DATA PROVIDED:

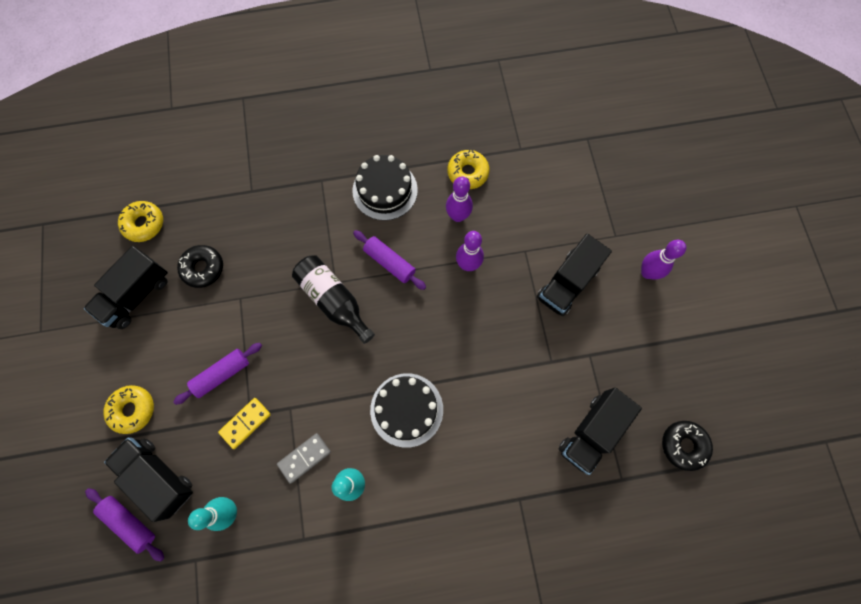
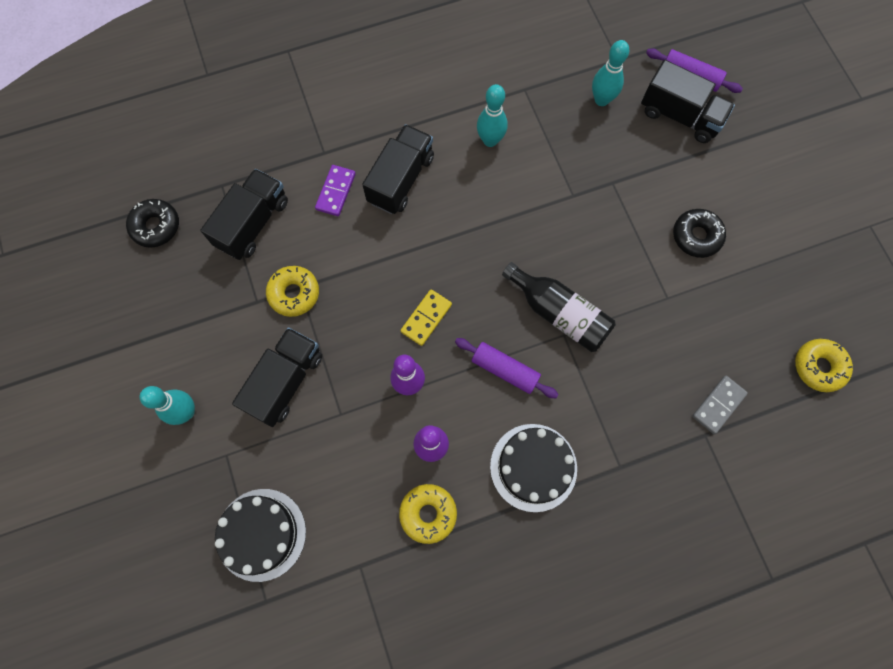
camera: 170 degrees right, 0 degrees up
(133, 410) = (733, 168): yellow donut -> yellow donut (294, 293)
(136, 295) = (785, 281): black truck -> black truck (401, 179)
(203, 268) = (724, 325): black donut -> black donut (696, 236)
(222, 374) = (656, 215): purple rolling pin -> none
(245, 423) = (614, 174): yellow domino -> yellow domino (426, 318)
(304, 458) = (544, 154): grey domino -> grey domino (718, 405)
(406, 409) = (451, 213): black cake -> black cake (261, 534)
(511, 452) = (335, 191): none -> purple domino
(647, 272) = (186, 412): purple bowling pin -> turquoise bowling pin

TASK DIRECTIONS: Only the lines above from the line with "(203, 268) = (724, 325): black" to the line with "(406, 409) = (451, 213): black", those two lines included, should be reproduced exactly.

RESPONSE:
(203, 268) = (724, 325): black donut -> black donut (696, 236)
(222, 374) = (656, 215): purple rolling pin -> none
(245, 423) = (614, 174): yellow domino -> yellow domino (426, 318)
(304, 458) = (544, 154): grey domino -> grey domino (718, 405)
(406, 409) = (451, 213): black cake -> black cake (261, 534)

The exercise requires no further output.